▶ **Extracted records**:
####################

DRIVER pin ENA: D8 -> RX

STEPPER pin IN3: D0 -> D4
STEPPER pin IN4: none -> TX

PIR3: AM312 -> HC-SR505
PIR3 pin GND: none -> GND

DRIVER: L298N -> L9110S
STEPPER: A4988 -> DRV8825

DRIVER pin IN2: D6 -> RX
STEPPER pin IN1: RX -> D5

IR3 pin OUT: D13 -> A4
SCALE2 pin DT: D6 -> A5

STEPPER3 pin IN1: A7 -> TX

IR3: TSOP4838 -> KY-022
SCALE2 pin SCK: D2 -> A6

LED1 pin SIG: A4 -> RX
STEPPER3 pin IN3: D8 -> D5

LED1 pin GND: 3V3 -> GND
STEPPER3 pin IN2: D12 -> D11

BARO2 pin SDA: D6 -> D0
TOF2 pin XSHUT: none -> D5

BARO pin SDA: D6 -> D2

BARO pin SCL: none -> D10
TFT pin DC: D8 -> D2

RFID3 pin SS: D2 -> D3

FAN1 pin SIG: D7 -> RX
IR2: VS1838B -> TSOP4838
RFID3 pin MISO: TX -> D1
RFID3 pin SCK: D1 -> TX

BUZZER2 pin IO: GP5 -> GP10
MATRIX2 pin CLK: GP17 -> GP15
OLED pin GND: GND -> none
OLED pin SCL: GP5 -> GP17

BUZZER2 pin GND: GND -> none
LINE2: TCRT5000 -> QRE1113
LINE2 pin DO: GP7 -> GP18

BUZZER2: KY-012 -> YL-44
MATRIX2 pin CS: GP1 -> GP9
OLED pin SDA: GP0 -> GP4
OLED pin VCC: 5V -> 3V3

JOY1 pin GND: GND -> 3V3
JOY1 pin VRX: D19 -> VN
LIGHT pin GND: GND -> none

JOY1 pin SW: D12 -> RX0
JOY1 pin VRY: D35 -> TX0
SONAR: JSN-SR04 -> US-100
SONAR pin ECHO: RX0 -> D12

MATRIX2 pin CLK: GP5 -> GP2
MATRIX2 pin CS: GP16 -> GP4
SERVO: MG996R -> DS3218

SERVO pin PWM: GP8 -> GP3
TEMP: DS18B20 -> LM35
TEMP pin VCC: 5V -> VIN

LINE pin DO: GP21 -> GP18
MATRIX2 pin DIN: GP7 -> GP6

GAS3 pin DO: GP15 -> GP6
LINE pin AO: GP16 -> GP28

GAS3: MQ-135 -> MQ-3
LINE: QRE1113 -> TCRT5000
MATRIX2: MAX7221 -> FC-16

####################

▶ **EXERCISE DIRECTIONS**:
Repeat the whole of the data above exactly as it appears.

▶ **ANSWER SECTION**:
DRIVER pin ENA: D8 -> RX

STEPPER pin IN3: D0 -> D4
STEPPER pin IN4: none -> TX

PIR3: AM312 -> HC-SR505
PIR3 pin GND: none -> GND

DRIVER: L298N -> L9110S
STEPPER: A4988 -> DRV8825

DRIVER pin IN2: D6 -> RX
STEPPER pin IN1: RX -> D5

IR3 pin OUT: D13 -> A4
SCALE2 pin DT: D6 -> A5

STEPPER3 pin IN1: A7 -> TX

IR3: TSOP4838 -> KY-022
SCALE2 pin SCK: D2 -> A6

LED1 pin SIG: A4 -> RX
STEPPER3 pin IN3: D8 -> D5

LED1 pin GND: 3V3 -> GND
STEPPER3 pin IN2: D12 -> D11

BARO2 pin SDA: D6 -> D0
TOF2 pin XSHUT: none -> D5

BARO pin SDA: D6 -> D2

BARO pin SCL: none -> D10
TFT pin DC: D8 -> D2

RFID3 pin SS: D2 -> D3

FAN1 pin SIG: D7 -> RX
IR2: VS1838B -> TSOP4838
RFID3 pin MISO: TX -> D1
RFID3 pin SCK: D1 -> TX

BUZZER2 pin IO: GP5 -> GP10
MATRIX2 pin CLK: GP17 -> GP15
OLED pin GND: GND -> none
OLED pin SCL: GP5 -> GP17

BUZZER2 pin GND: GND -> none
LINE2: TCRT5000 -> QRE1113
LINE2 pin DO: GP7 -> GP18

BUZZER2: KY-012 -> YL-44
MATRIX2 pin CS: GP1 -> GP9
OLED pin SDA: GP0 -> GP4
OLED pin VCC: 5V -> 3V3

JOY1 pin GND: GND -> 3V3
JOY1 pin VRX: D19 -> VN
LIGHT pin GND: GND -> none

JOY1 pin SW: D12 -> RX0
JOY1 pin VRY: D35 -> TX0
SONAR: JSN-SR04 -> US-100
SONAR pin ECHO: RX0 -> D12

MATRIX2 pin CLK: GP5 -> GP2
MATRIX2 pin CS: GP16 -> GP4
SERVO: MG996R -> DS3218

SERVO pin PWM: GP8 -> GP3
TEMP: DS18B20 -> LM35
TEMP pin VCC: 5V -> VIN

LINE pin DO: GP21 -> GP18
MATRIX2 pin DIN: GP7 -> GP6

GAS3 pin DO: GP15 -> GP6
LINE pin AO: GP16 -> GP28

GAS3: MQ-135 -> MQ-3
LINE: QRE1113 -> TCRT5000
MATRIX2: MAX7221 -> FC-16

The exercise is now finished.